## WORK ITEM
With pictures removed, the data below should be returned exactly.

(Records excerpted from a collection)
⁂
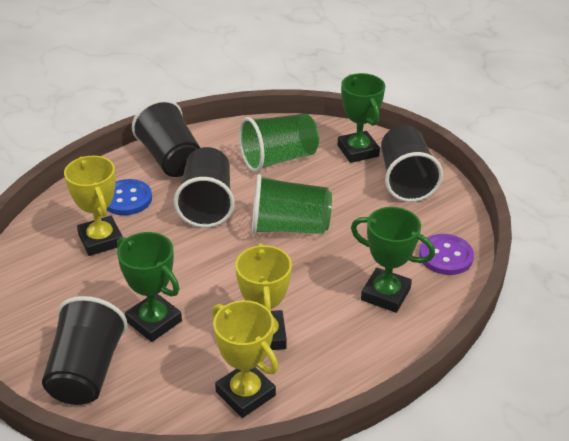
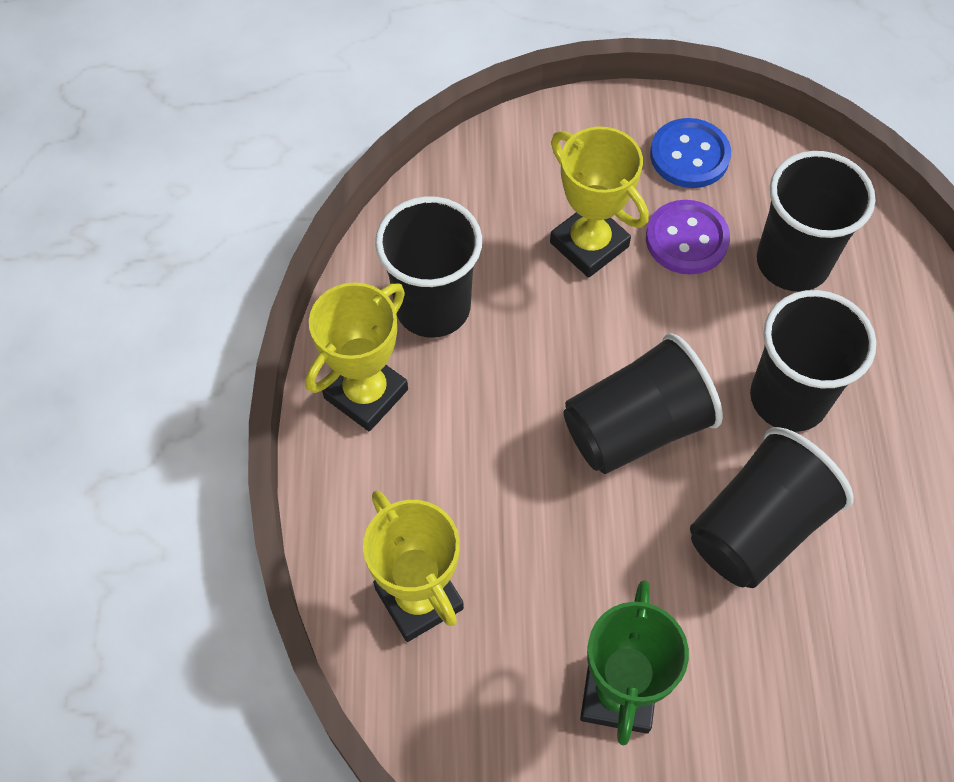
black cup: 4 -> 5
green cup: 2 -> 0
green trophy: 3 -> 1

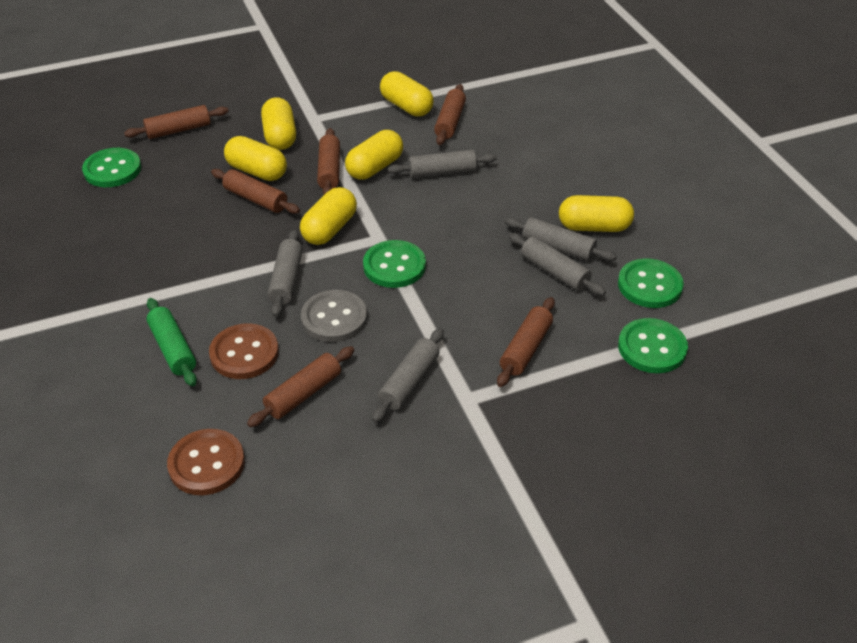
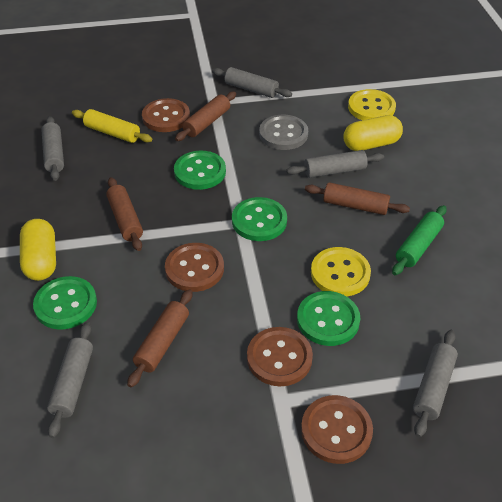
brown button: 2 -> 4
brown rolling pin: 6 -> 4
yellow button: 0 -> 2
yellow capsule: 6 -> 2
yellow rolling pin: 0 -> 1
⁂
## RESULT OF THIS EXERCISE
black cup: 4 -> 5
green cup: 2 -> 0
green trophy: 3 -> 1

brown button: 2 -> 4
brown rolling pin: 6 -> 4
yellow button: 0 -> 2
yellow capsule: 6 -> 2
yellow rolling pin: 0 -> 1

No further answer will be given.